▶ **Your objective**
Exactly as they appear, transcribe the entries and skip any pictures.

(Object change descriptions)
##############################
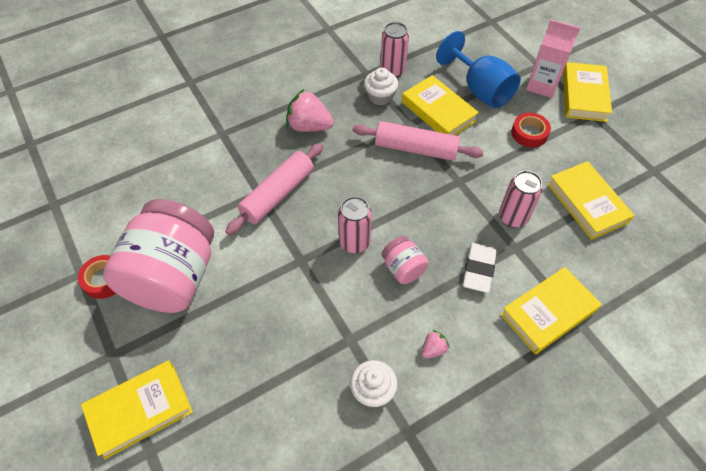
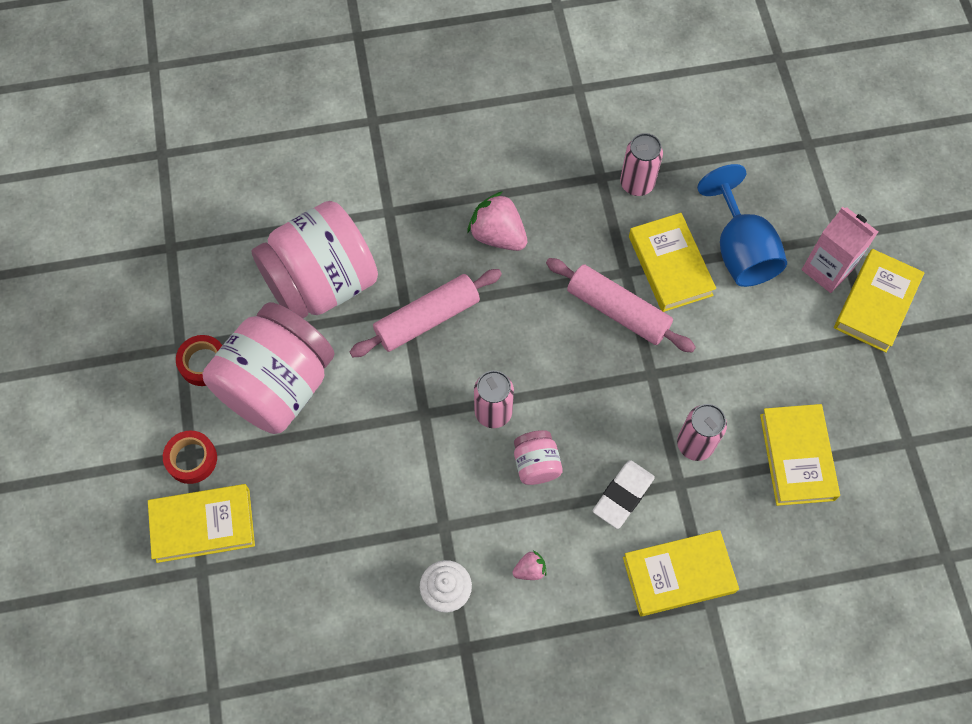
camera: 20 degrees right, 10 degrees up
white cupcake [364,68,398,106] -> none
red tape [511,113,551,148] -> red tape moved to [163,431,217,484]
none -> pink jar [251,201,378,318]

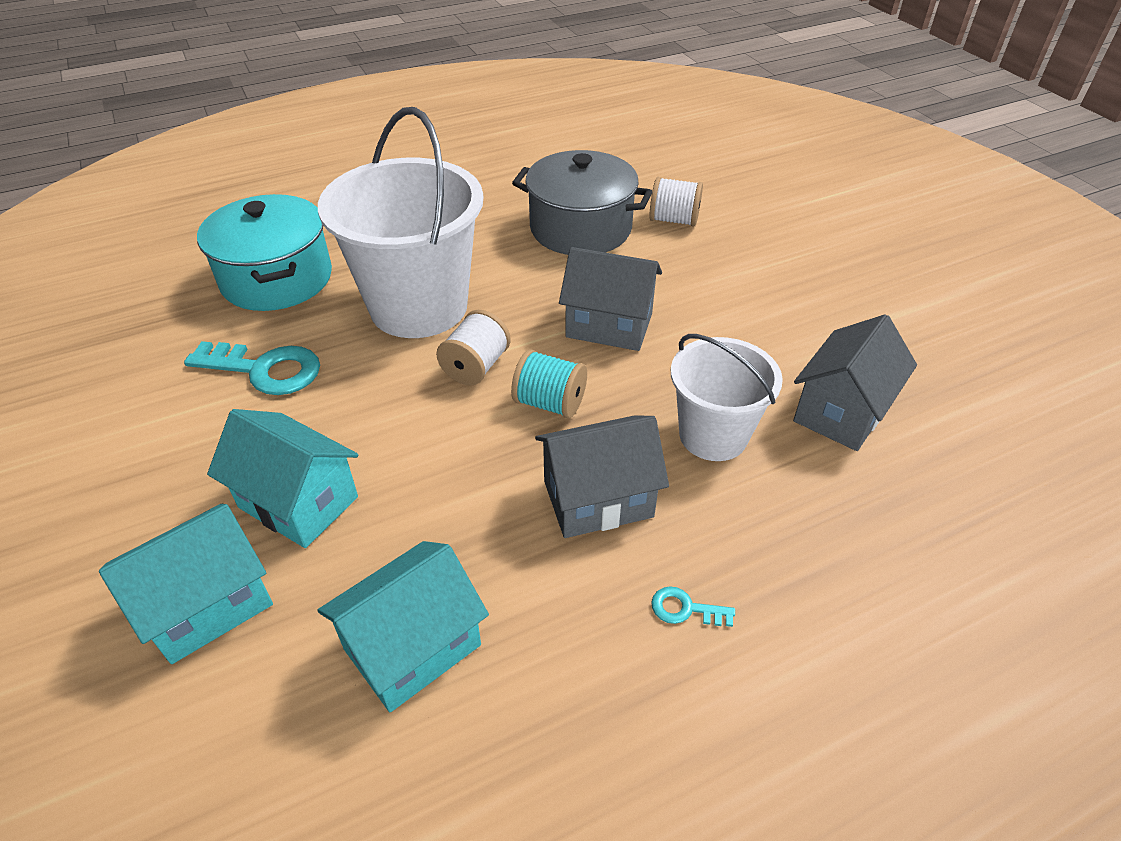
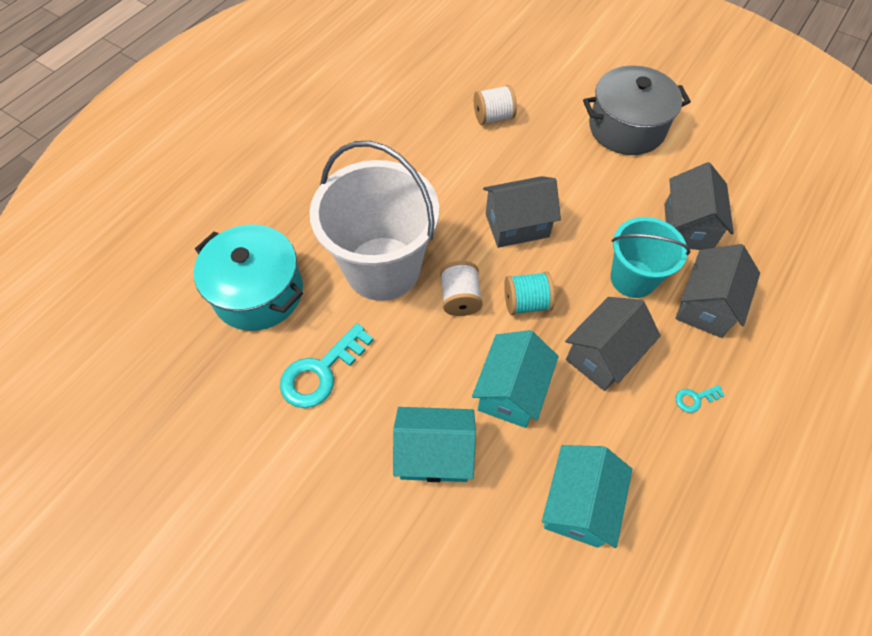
camera: 30 degrees left, 15 degrees up
turquoise house [99,504,273,664] -> turquoise house moved to [472,330,559,428]
turquoise key [184,341,320,395] -> turquoise key turned 150 degrees clockwise [280,323,374,408]
grey pot [512,150,652,255] -> grey pot moved to [583,65,691,155]
white bucket [671,334,783,461] -> turquoise bucket [611,217,690,298]
none -> grey house [675,244,760,338]

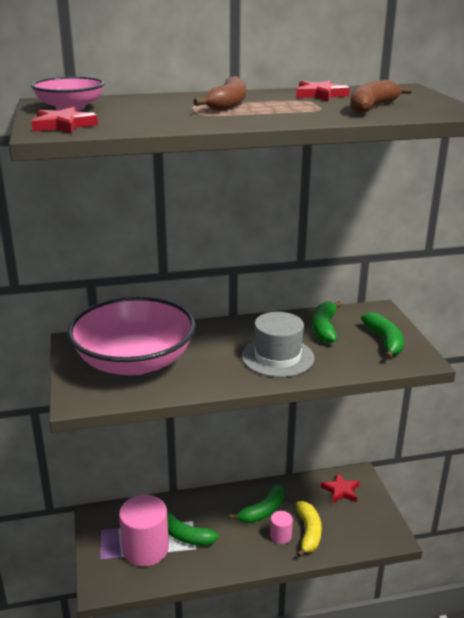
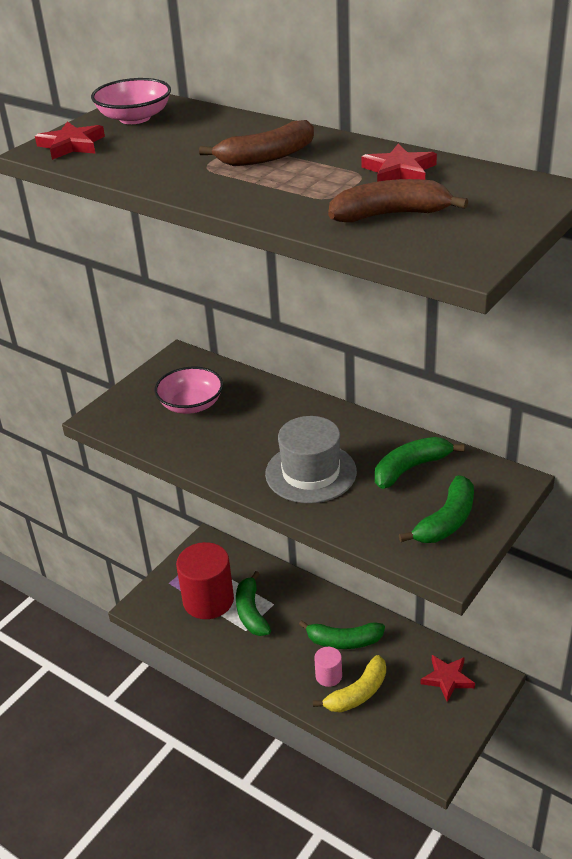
camera: 50 degrees right, 10 degrees up
pink bowl [67,297,196,376] -> pink bowl [155,367,223,414], size x0.49
pink cylinder [119,495,169,567] -> red cylinder [176,542,234,619]

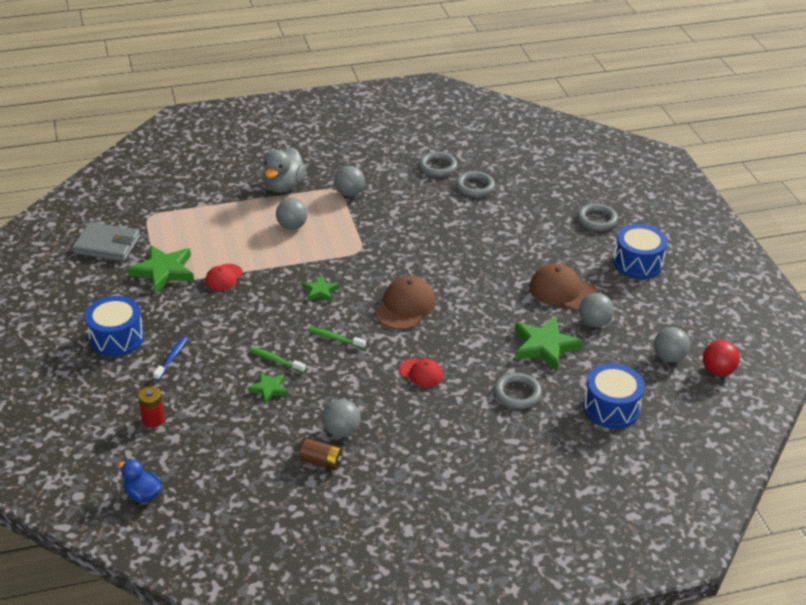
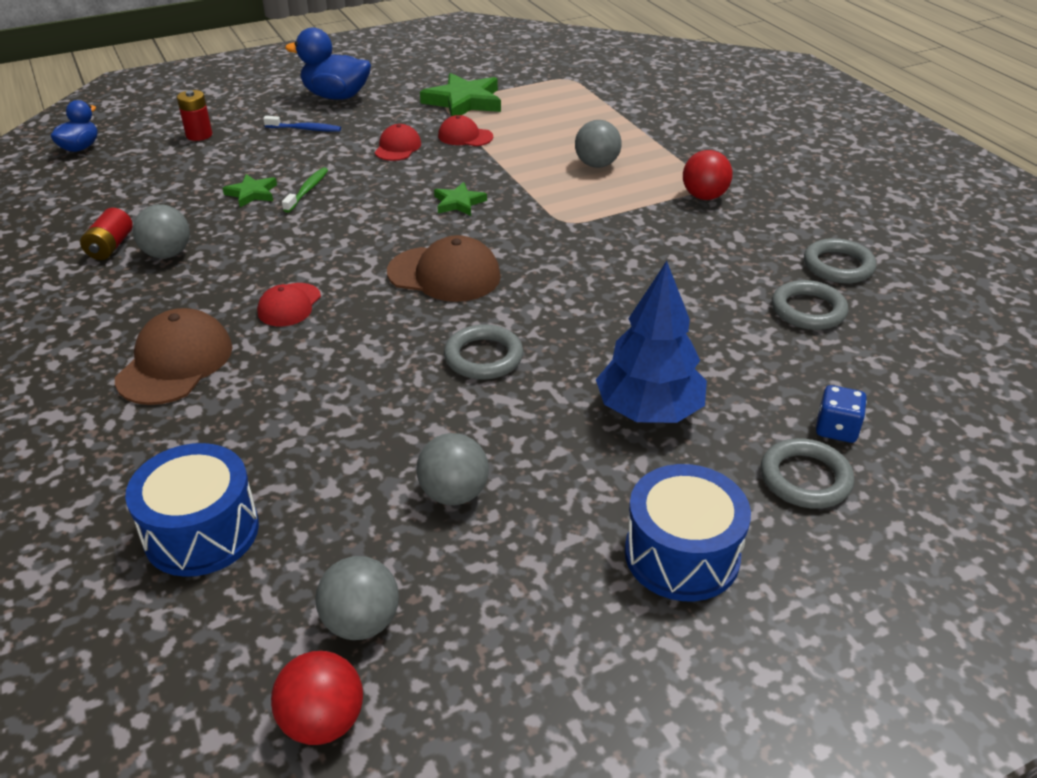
camera: 80 degrees right, 0 degrees up
grey wallet [72,222,140,261] -> none
blue drum [85,296,144,357] -> blue duck [285,28,371,100]
grey duck [262,147,306,193] -> none
brown battery [300,439,343,470] -> red battery [80,208,133,260]
green toothbrush [307,327,366,349] -> none
grey ball [334,166,365,196] -> red ball [683,150,732,200]
grey ring [494,373,542,409] -> grey ring moved to [444,324,523,380]
green star [515,317,583,371] -> none
brown cap [529,263,599,311] -> brown cap moved to [115,308,233,405]
none -> red cap [375,124,421,161]
none -> blue tree [596,261,707,423]
none -> blue dice [816,385,867,443]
##############################
▶ **Problem solution**
camera: 20 degrees right, 10 degrees up
white cupcake [364,68,398,106] -> none
red tape [511,113,551,148] -> red tape moved to [163,431,217,484]
none -> pink jar [251,201,378,318]

camera: 30 degrees left, 15 degrees up
turquoise house [99,504,273,664] -> turquoise house moved to [472,330,559,428]
turquoise key [184,341,320,395] -> turquoise key turned 150 degrees clockwise [280,323,374,408]
grey pot [512,150,652,255] -> grey pot moved to [583,65,691,155]
white bucket [671,334,783,461] -> turquoise bucket [611,217,690,298]
none -> grey house [675,244,760,338]

camera: 50 degrees right, 10 degrees up
pink bowl [67,297,196,376] -> pink bowl [155,367,223,414], size x0.49
pink cylinder [119,495,169,567] -> red cylinder [176,542,234,619]

camera: 80 degrees right, 0 degrees up
grey wallet [72,222,140,261] -> none
blue drum [85,296,144,357] -> blue duck [285,28,371,100]
grey duck [262,147,306,193] -> none
brown battery [300,439,343,470] -> red battery [80,208,133,260]
green toothbrush [307,327,366,349] -> none
grey ball [334,166,365,196] -> red ball [683,150,732,200]
grey ring [494,373,542,409] -> grey ring moved to [444,324,523,380]
green star [515,317,583,371] -> none
brown cap [529,263,599,311] -> brown cap moved to [115,308,233,405]
none -> red cap [375,124,421,161]
none -> blue tree [596,261,707,423]
none -> blue dice [816,385,867,443]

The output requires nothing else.